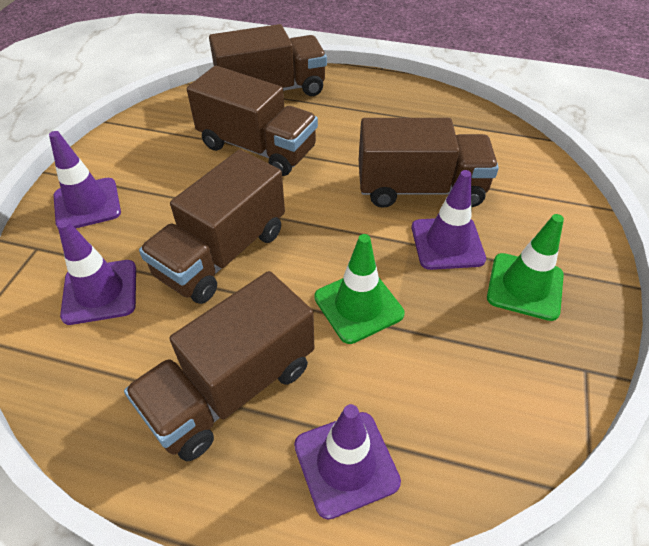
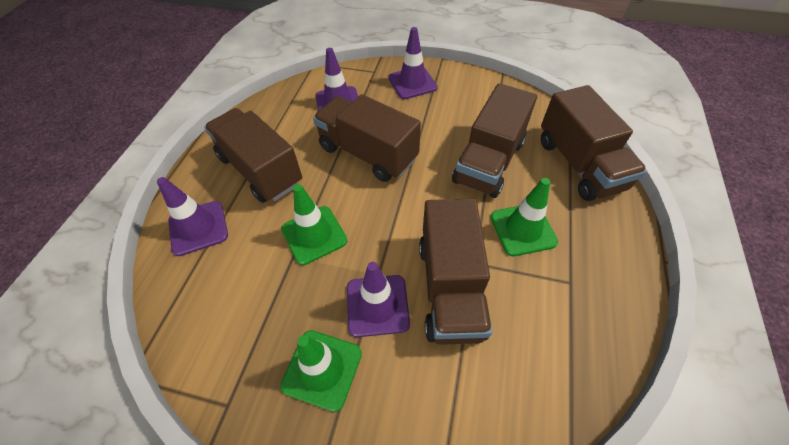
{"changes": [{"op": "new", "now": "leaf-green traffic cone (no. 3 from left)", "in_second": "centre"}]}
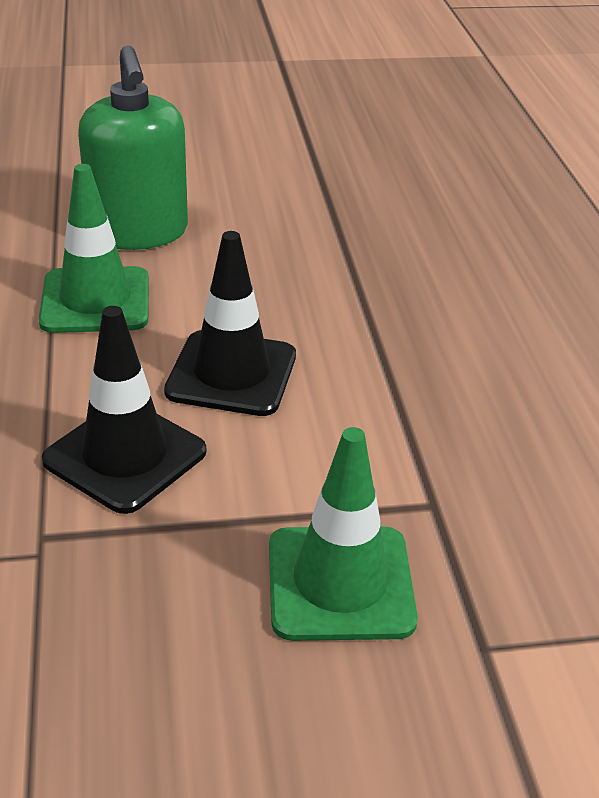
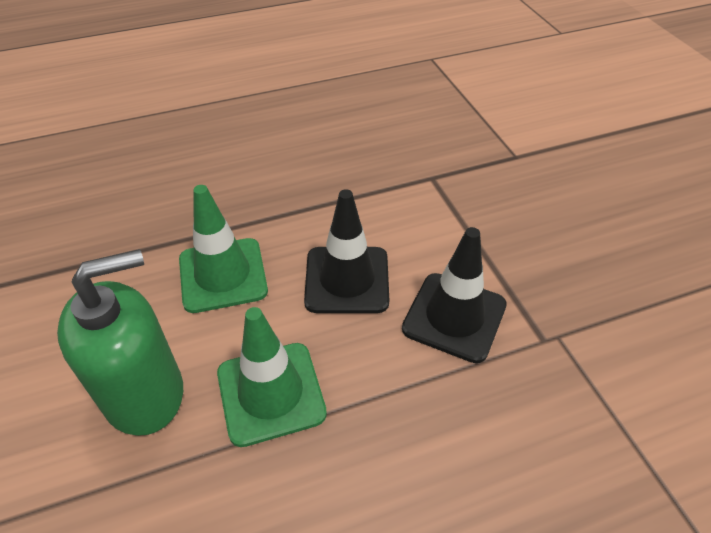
{"changes": [{"op": "shifted", "was": "leaf-green traffic cone (no. 2 from left in the first image)", "now": "leaf-green traffic cone (no. 1 from left)", "in_first": "bottom centre", "in_second": "middle left"}]}
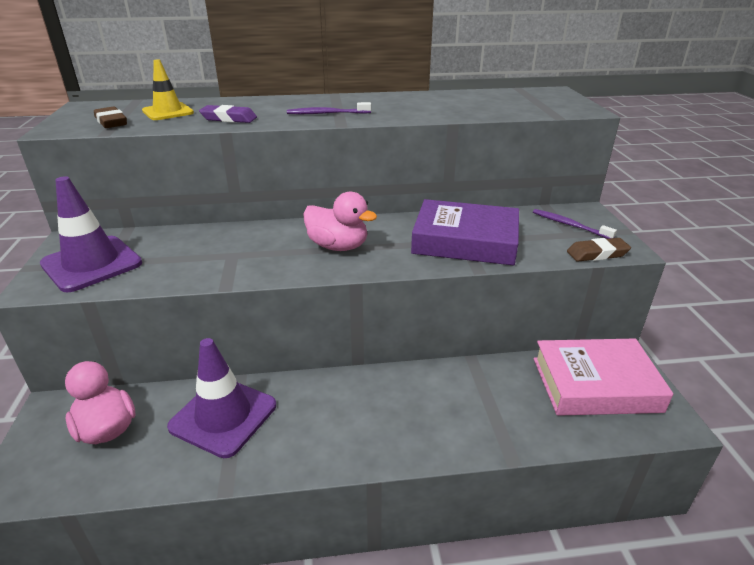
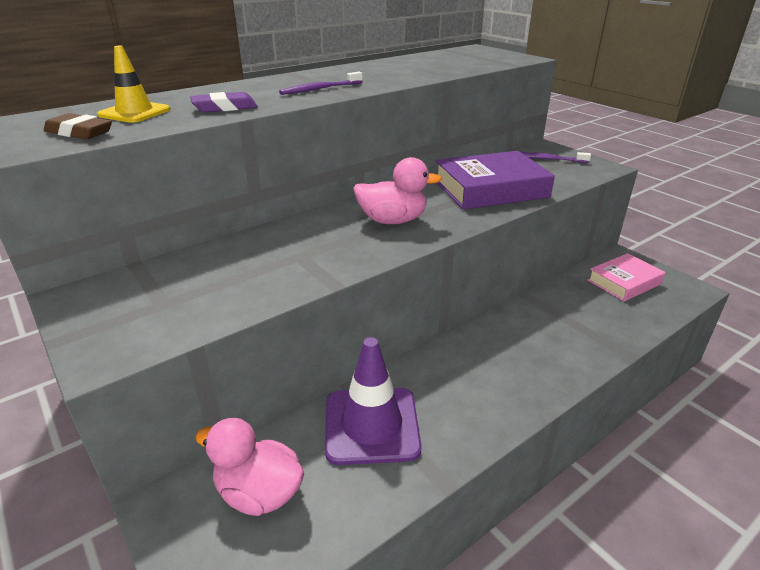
{"changes": [{"op": "scaled", "was": "pink hardback", "in_first": "bottom right", "in_second": "middle right", "ratio": 0.65}, {"op": "gone", "was": "purple traffic cone (no. 1 from left)", "in_first": "middle left"}, {"op": "gone", "was": "brown pencil eraser (no. 2 from left)", "in_first": "middle right"}]}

##########

§ Exercise aim: Please transcribe the listing above verbatim and exclude every picture.

§ Result for this task:
{"changes": [{"op": "new", "now": "leaf-green traffic cone (no. 3 from left)", "in_second": "centre"}]}
{"changes": [{"op": "shifted", "was": "leaf-green traffic cone (no. 2 from left in the first image)", "now": "leaf-green traffic cone (no. 1 from left)", "in_first": "bottom centre", "in_second": "middle left"}]}
{"changes": [{"op": "scaled", "was": "pink hardback", "in_first": "bottom right", "in_second": "middle right", "ratio": 0.65}, {"op": "gone", "was": "purple traffic cone (no. 1 from left)", "in_first": "middle left"}, {"op": "gone", "was": "brown pencil eraser (no. 2 from left)", "in_first": "middle right"}]}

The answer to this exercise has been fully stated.